**Problem**
Copy out the lines from the one containing "HUN: 13:57 -> none" to the one containing "WUR: 4:32 -> 11:05", both included, unchanged.

**Material supplied**
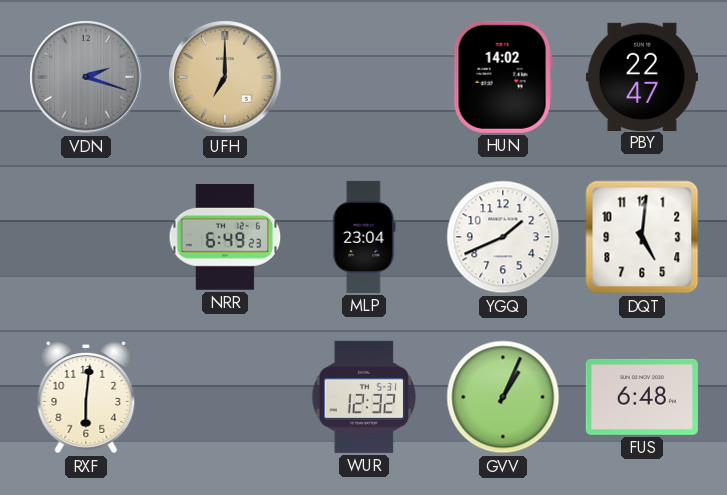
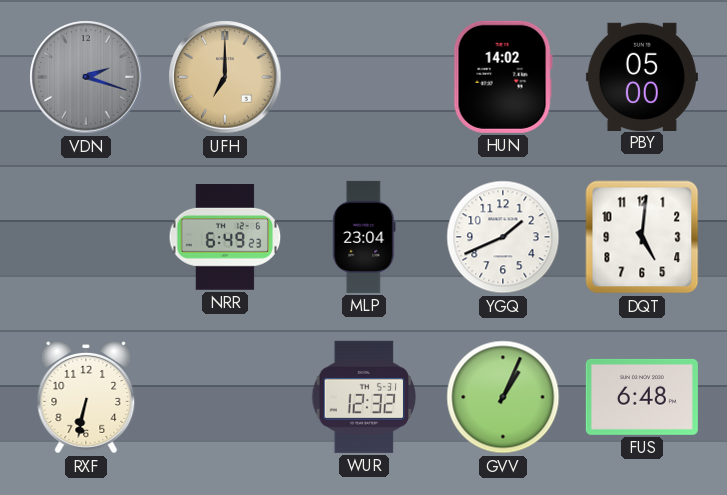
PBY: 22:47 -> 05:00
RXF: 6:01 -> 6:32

---

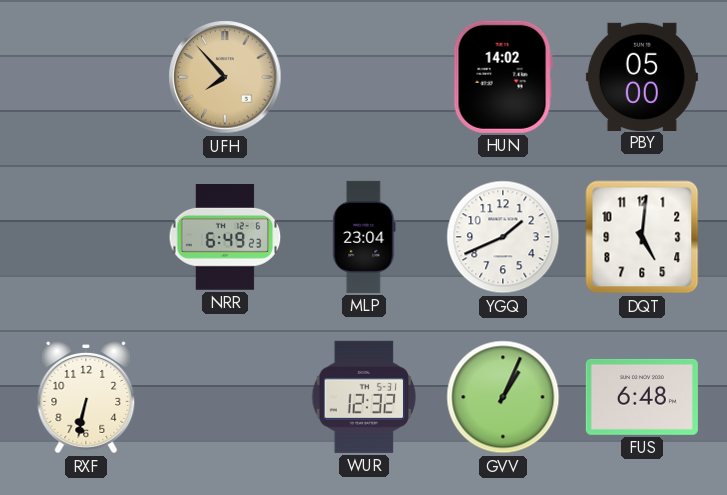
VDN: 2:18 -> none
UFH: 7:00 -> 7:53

--

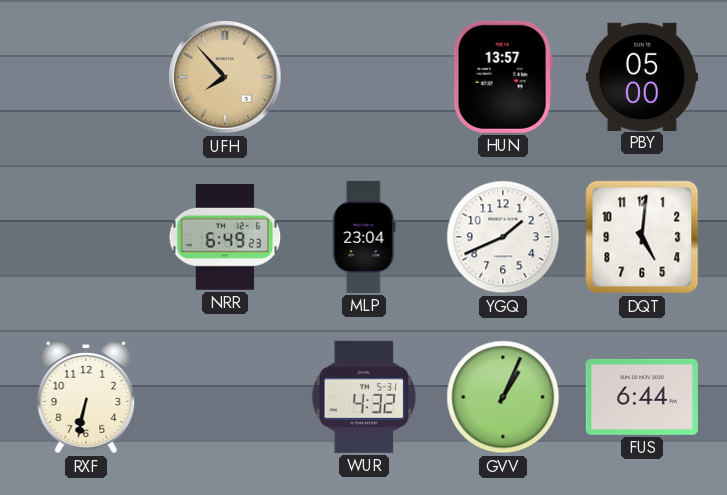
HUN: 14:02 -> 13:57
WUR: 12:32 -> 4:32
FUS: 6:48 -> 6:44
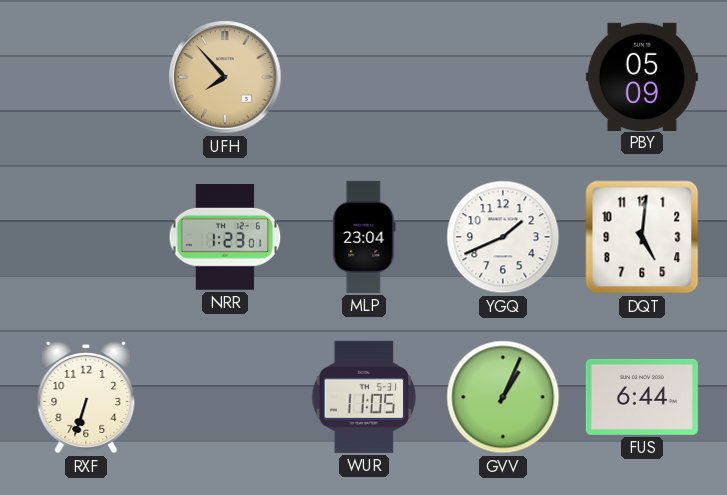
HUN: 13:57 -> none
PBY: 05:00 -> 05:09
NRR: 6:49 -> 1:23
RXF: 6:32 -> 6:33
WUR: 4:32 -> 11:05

**Reply**
HUN: 13:57 -> none
PBY: 05:00 -> 05:09
NRR: 6:49 -> 1:23
RXF: 6:32 -> 6:33
WUR: 4:32 -> 11:05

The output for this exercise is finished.